(Excerpts from a dataset)
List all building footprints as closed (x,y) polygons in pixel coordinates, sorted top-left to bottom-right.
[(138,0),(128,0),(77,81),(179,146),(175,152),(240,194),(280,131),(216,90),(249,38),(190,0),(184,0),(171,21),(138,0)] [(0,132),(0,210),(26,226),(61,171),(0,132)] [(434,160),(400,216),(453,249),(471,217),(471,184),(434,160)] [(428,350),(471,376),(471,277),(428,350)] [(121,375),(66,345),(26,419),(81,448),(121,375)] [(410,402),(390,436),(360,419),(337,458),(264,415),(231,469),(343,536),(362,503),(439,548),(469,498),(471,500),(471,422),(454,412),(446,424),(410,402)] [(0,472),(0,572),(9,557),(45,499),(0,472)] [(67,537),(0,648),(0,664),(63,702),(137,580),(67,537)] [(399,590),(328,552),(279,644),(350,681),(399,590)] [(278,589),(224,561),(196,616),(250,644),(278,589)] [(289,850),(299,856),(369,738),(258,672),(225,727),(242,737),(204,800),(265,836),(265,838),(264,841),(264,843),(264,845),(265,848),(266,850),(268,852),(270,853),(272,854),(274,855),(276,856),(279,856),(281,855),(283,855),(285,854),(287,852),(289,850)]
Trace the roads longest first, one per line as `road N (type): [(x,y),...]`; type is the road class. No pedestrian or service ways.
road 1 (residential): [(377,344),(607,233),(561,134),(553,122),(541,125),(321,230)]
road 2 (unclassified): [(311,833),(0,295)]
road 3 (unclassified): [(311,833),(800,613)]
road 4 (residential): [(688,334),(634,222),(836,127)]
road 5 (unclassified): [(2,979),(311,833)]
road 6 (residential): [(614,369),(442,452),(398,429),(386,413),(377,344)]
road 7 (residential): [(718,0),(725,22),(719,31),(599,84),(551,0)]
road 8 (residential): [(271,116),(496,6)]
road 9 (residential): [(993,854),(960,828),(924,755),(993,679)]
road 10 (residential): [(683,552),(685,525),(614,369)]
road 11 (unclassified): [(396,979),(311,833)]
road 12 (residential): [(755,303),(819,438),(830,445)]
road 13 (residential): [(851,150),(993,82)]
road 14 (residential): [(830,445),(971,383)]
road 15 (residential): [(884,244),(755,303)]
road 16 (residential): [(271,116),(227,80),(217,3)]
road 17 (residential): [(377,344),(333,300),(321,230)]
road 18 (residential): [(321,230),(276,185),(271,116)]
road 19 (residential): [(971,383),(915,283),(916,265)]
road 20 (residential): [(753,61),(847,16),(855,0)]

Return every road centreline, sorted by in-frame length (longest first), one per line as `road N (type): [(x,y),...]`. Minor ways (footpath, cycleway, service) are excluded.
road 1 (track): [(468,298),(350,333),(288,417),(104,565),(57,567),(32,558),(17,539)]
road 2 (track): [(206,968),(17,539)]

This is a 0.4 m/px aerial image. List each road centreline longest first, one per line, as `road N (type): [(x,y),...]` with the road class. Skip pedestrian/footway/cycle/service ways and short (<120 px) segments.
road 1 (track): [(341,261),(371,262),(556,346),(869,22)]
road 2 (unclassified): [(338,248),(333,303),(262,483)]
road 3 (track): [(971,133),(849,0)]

> [Exercise description]: Each entry must be reproduced exactly, with nothing added or dropped.

> [Final answer]:
List all building footprints as closed (x,y) polygons in pixel coordinates, sorted top-left to bottom-right.
[(138,0),(128,0),(77,81),(179,146),(175,152),(240,194),(280,131),(216,90),(249,38),(190,0),(184,0),(171,21),(138,0)] [(0,132),(0,210),(26,226),(61,171),(0,132)] [(434,160),(400,216),(453,249),(471,217),(471,184),(434,160)] [(428,350),(471,376),(471,277),(428,350)] [(121,375),(66,345),(26,419),(81,448),(121,375)] [(410,402),(390,436),(360,419),(337,458),(264,415),(231,469),(343,536),(362,503),(439,548),(469,498),(471,500),(471,422),(454,412),(446,424),(410,402)] [(0,472),(0,572),(9,557),(45,499),(0,472)] [(67,537),(0,648),(0,664),(63,702),(137,580),(67,537)] [(399,590),(328,552),(279,644),(350,681),(399,590)] [(278,589),(224,561),(196,616),(250,644),(278,589)] [(289,850),(299,856),(369,738),(258,672),(225,727),(242,737),(204,800),(265,836),(265,838),(264,841),(264,843),(264,845),(265,848),(266,850),(268,852),(270,853),(272,854),(274,855),(276,856),(279,856),(281,855),(283,855),(285,854),(287,852),(289,850)]
Trace the roads longest first, one per line as `road N (type): [(x,y),...]`; type is the road class. No pedestrian or service ways.
road 1 (residential): [(377,344),(607,233),(561,134),(553,122),(541,125),(321,230)]
road 2 (unclassified): [(311,833),(0,295)]
road 3 (unclassified): [(311,833),(800,613)]
road 4 (residential): [(688,334),(634,222),(836,127)]
road 5 (unclassified): [(2,979),(311,833)]
road 6 (residential): [(614,369),(442,452),(398,429),(386,413),(377,344)]
road 7 (residential): [(718,0),(725,22),(719,31),(599,84),(551,0)]
road 8 (residential): [(271,116),(496,6)]
road 9 (residential): [(993,854),(960,828),(924,755),(993,679)]
road 10 (residential): [(683,552),(685,525),(614,369)]
road 11 (unclassified): [(396,979),(311,833)]
road 12 (residential): [(755,303),(819,438),(830,445)]
road 13 (residential): [(851,150),(993,82)]
road 14 (residential): [(830,445),(971,383)]
road 15 (residential): [(884,244),(755,303)]
road 16 (residential): [(271,116),(227,80),(217,3)]
road 17 (residential): [(377,344),(333,300),(321,230)]
road 18 (residential): [(321,230),(276,185),(271,116)]
road 19 (residential): [(971,383),(915,283),(916,265)]
road 20 (residential): [(753,61),(847,16),(855,0)]

Return every road centreline, sorted by in-frame length (longest first), one per line as `road N (type): [(x,y),...]`. Minor ways (footpath, cycleway, service) are excluded.
road 1 (track): [(468,298),(350,333),(288,417),(104,565),(57,567),(32,558),(17,539)]
road 2 (track): [(206,968),(17,539)]

This is a 0.4 m/px aerial image. List each road centreline longest first, one per line, as `road N (type): [(x,y),...]` with the road class. Skip pedestrian/footway/cycle/service ways and short (<120 px) segments.
road 1 (track): [(341,261),(371,262),(556,346),(869,22)]
road 2 (unclassified): [(338,248),(333,303),(262,483)]
road 3 (track): [(971,133),(849,0)]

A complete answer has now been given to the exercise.